Work through the data below and give the number of lines holding "yellow", nothing more.

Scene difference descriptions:
╔══

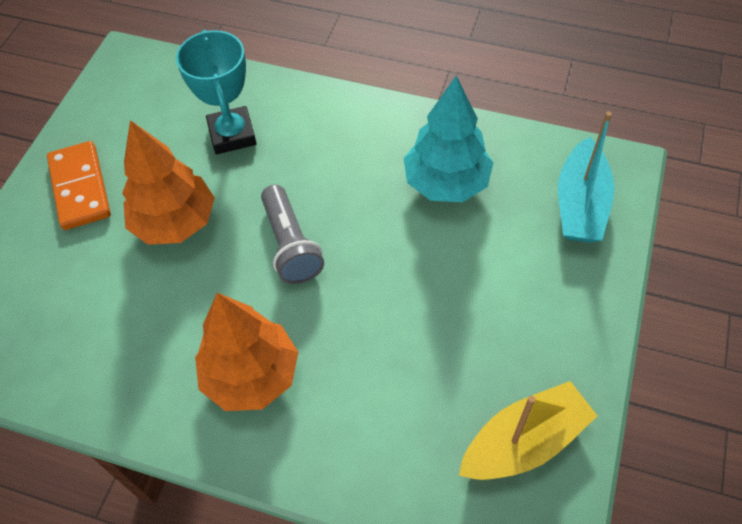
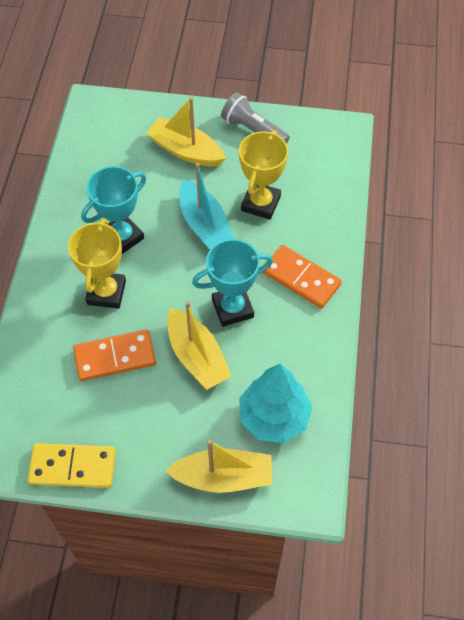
orange domino: 1 -> 2
orange tree: 2 -> 0
turquoise trophy: 1 -> 2
yellow boat: 1 -> 3
yellow domino: 0 -> 1
yellow trophy: 0 -> 2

╚══

▶ [SOLUTION FOR THIS TASK]:
3